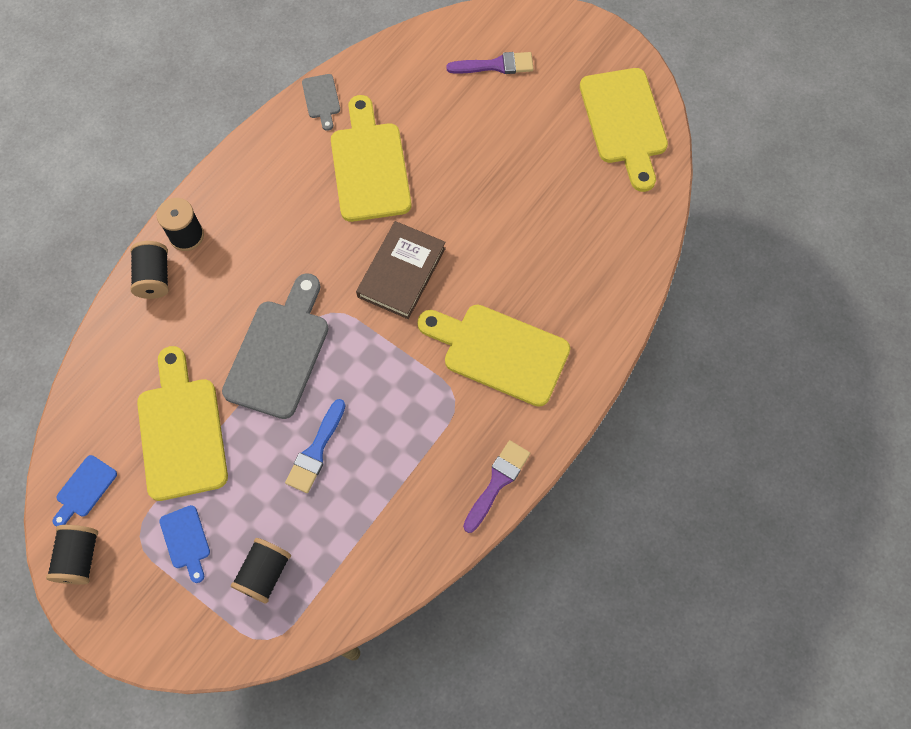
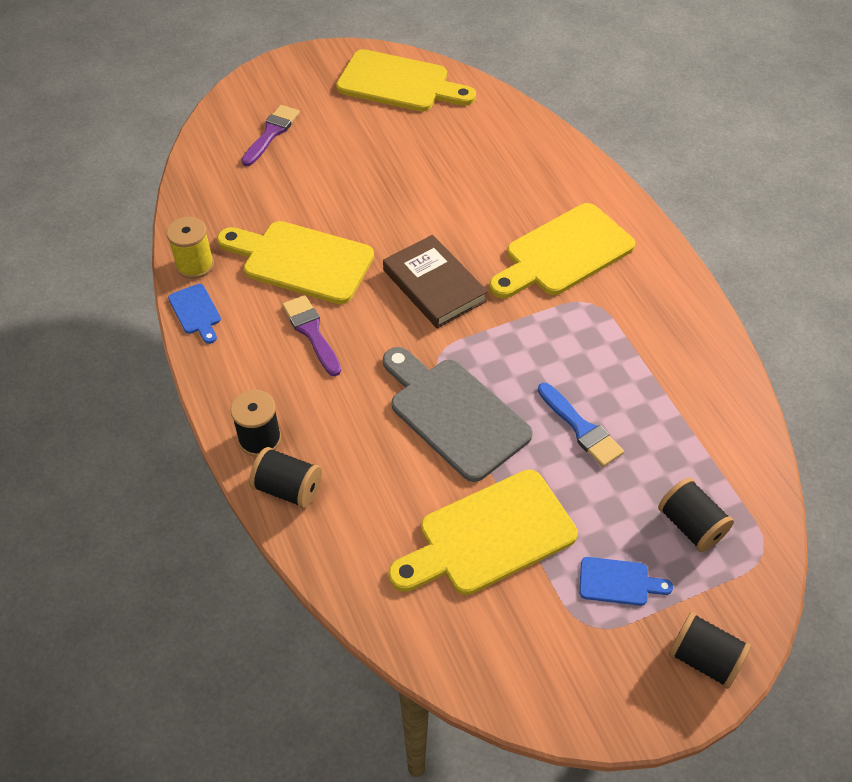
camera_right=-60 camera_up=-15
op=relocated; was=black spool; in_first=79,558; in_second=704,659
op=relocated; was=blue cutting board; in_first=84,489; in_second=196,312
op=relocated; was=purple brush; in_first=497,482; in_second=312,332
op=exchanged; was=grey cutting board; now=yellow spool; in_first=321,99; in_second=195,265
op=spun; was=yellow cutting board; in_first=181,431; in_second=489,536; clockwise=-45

※ ※ ※

• **Directions**:
Lines in the data holding the word "spool": count them and say how many, nothing more.

• **Written response**:
2